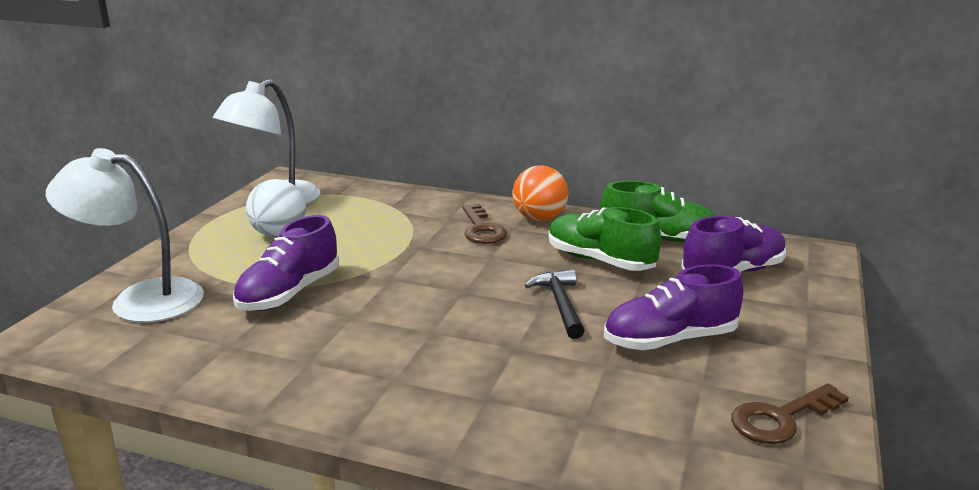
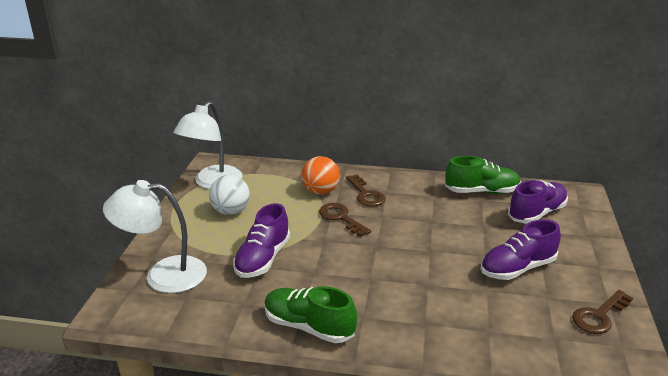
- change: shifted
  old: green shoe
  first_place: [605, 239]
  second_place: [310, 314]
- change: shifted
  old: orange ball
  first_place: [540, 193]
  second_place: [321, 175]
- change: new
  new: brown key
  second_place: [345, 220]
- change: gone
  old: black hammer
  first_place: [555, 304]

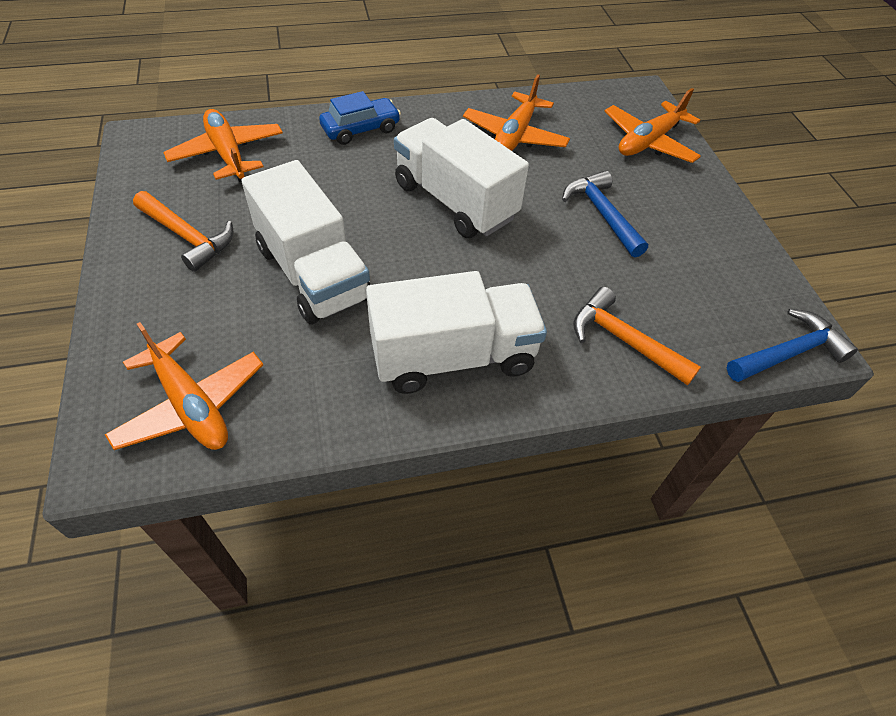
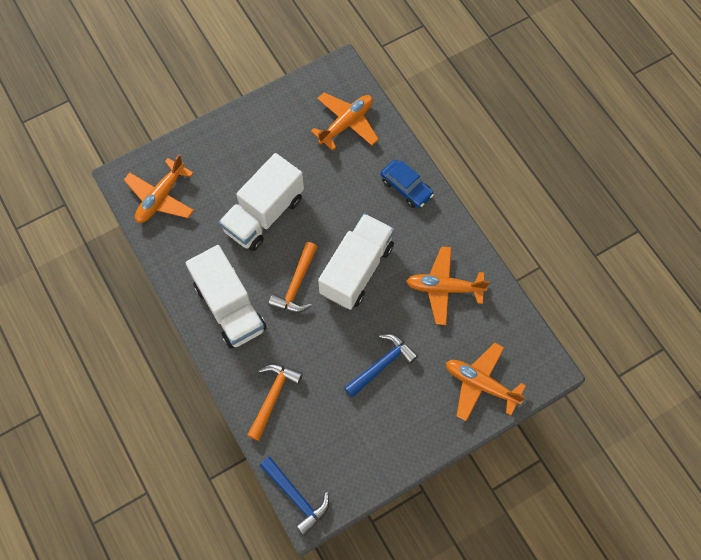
- change: shifted
  old: orange hammer
  first_place: [183, 231]
  second_place: [292, 277]

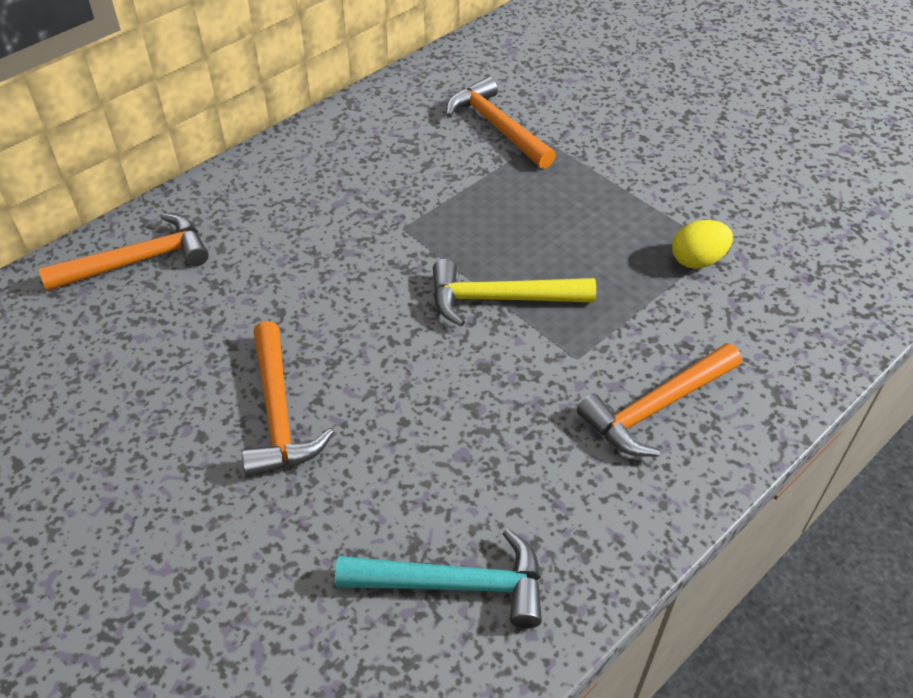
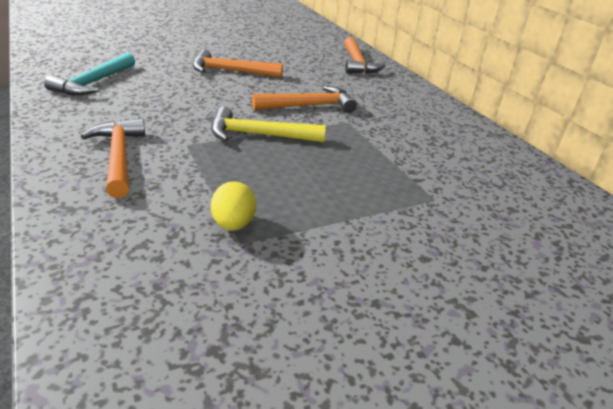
- change: rotated
  old: yellow hammer
  first_place: [514, 293]
  second_place: [268, 124]
  degrees: -105
- change: shifted
  old: orange hammer
  first_place: [501, 123]
  second_place: [304, 99]

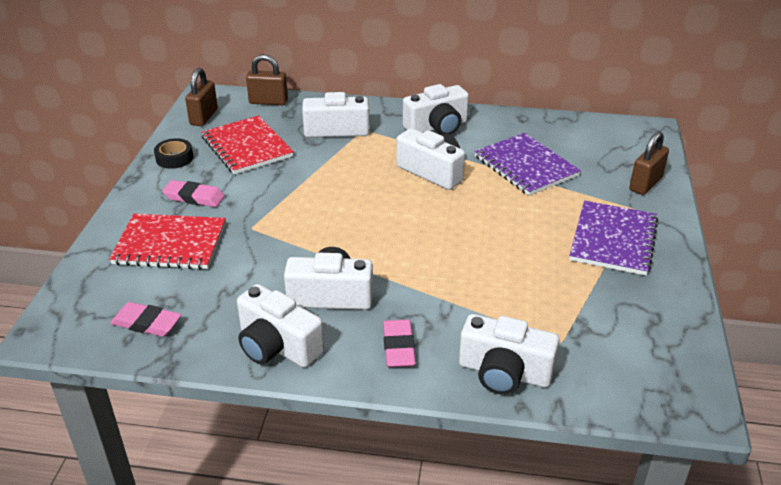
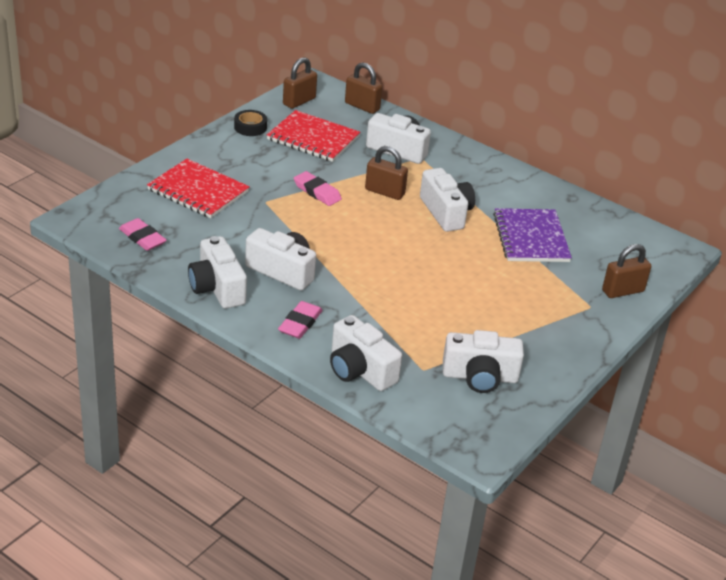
- change: rotated
  old: red notebook
  first_place: [247, 144]
  second_place: [313, 136]
  degrees: -60
- change: shifted
  old: pink eraser
  first_place: [193, 193]
  second_place: [318, 188]
- change: new
  new: brown padlock
  second_place: [386, 173]
- change: shifted
  old: white camera
  first_place: [436, 109]
  second_place: [483, 361]
- change: gone
  old: purple notebook
  first_place: [613, 238]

Work request: Print exactly the lines between the line with "second_place: [313, 136]" and the final line of the records above, both included.

Task output:
  second_place: [313, 136]
  degrees: -60
- change: shifted
  old: pink eraser
  first_place: [193, 193]
  second_place: [318, 188]
- change: new
  new: brown padlock
  second_place: [386, 173]
- change: shifted
  old: white camera
  first_place: [436, 109]
  second_place: [483, 361]
- change: gone
  old: purple notebook
  first_place: [613, 238]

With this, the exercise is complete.